• [What to work on]: Although pictures appear in the data, the answer should contain only the lines from its start through the line with "Someone carried the orange", written out exactly.

[Object correspondence data]
——————————
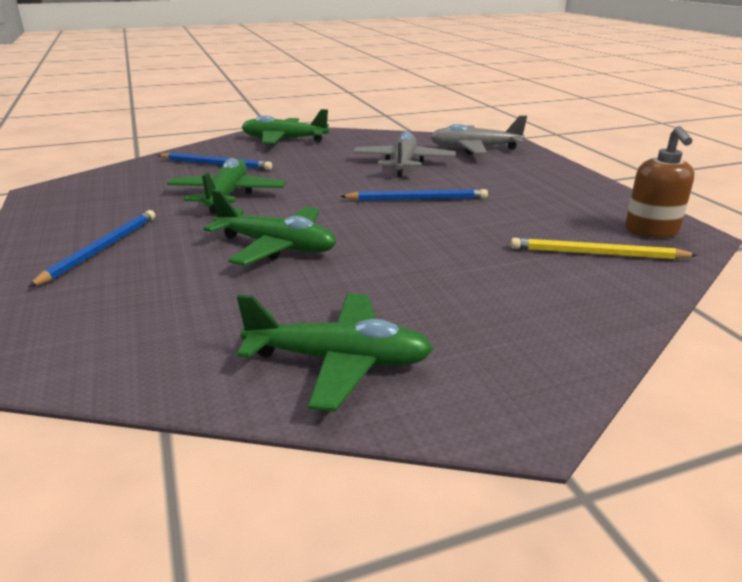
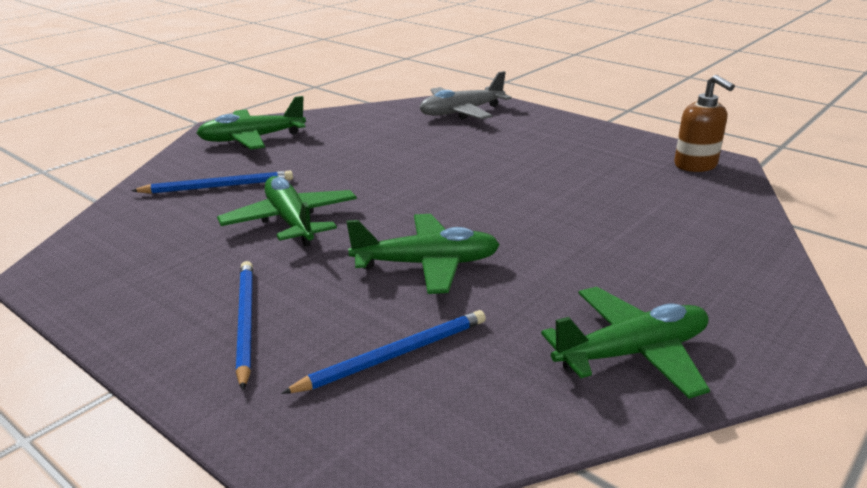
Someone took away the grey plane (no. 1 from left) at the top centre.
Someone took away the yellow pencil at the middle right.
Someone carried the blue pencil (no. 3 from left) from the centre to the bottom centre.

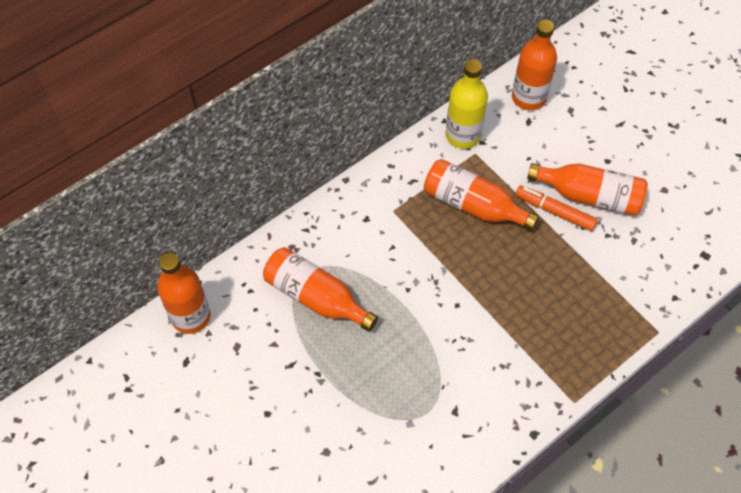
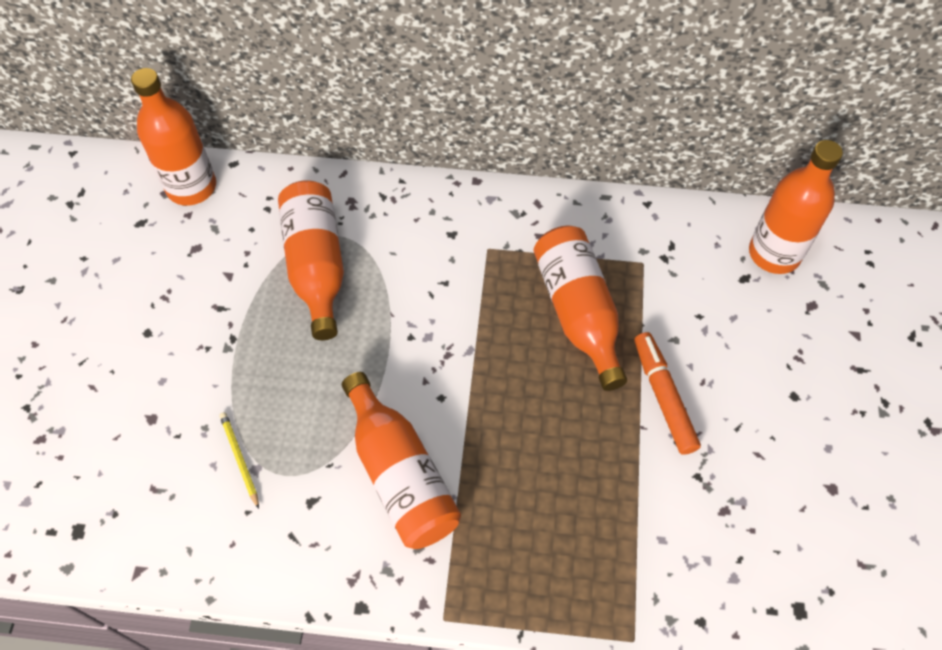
Someone took away the yellow bottle at the top centre.
Someone put down the yellow pencil at the bottom left.
Someone carried the orange bottle (no. 5 from left in the first image) from the middle right to the bottom centre.

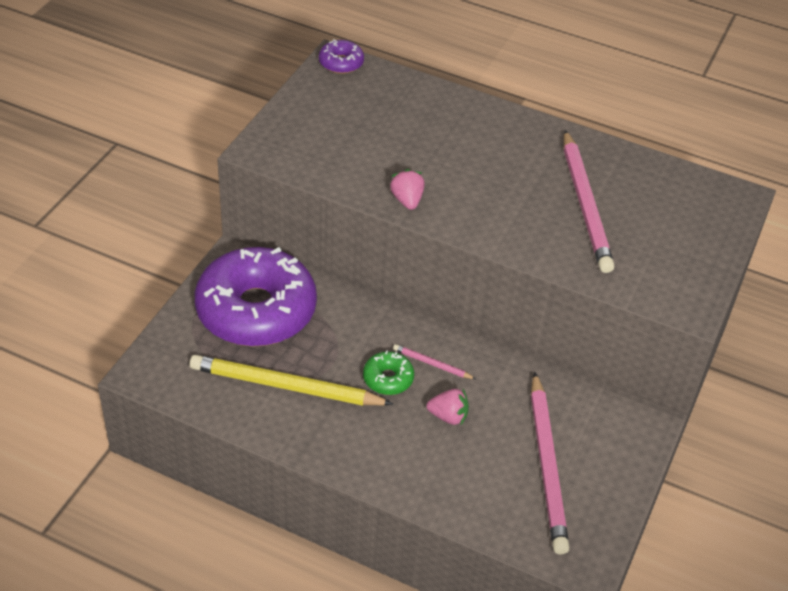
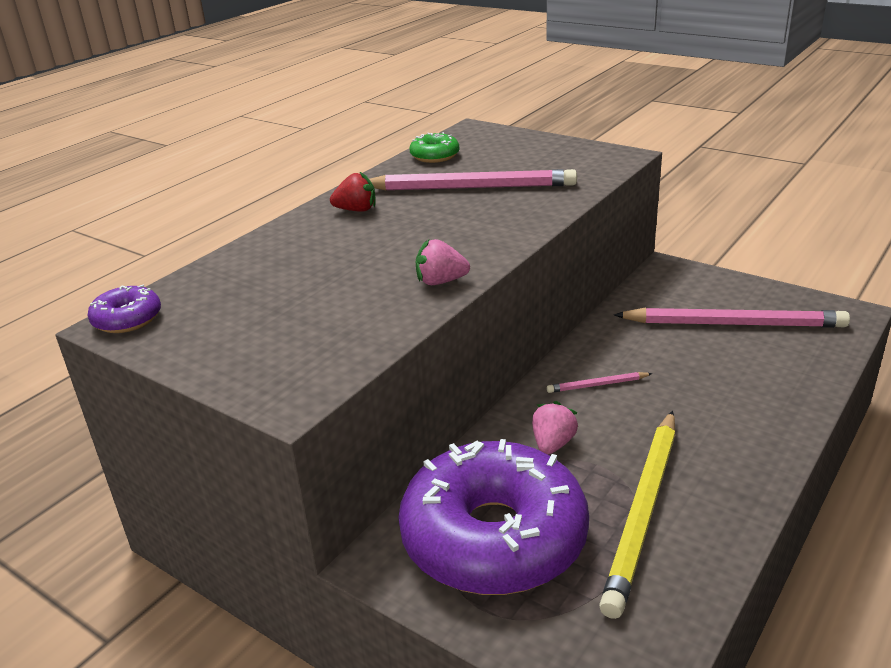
Someone put down the red strawberry at the top centre.
Someone carried the green donut from the centre to the top centre.
Someone carried the pink strawberry (no. 2 from left) from the bottom centre to the centre.
Someone rotated the pink pencil (no. 1 from left in the first image) at the centre by 45 degrees clockwise.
——————————
• [Output for this task]:
Someone took away the grey plane (no. 1 from left) at the top centre.
Someone took away the yellow pencil at the middle right.
Someone carried the blue pencil (no. 3 from left) from the centre to the bottom centre.

Someone took away the yellow bottle at the top centre.
Someone put down the yellow pencil at the bottom left.
Someone carried the orange bottle (no. 5 from left in the first image) from the middle right to the bottom centre.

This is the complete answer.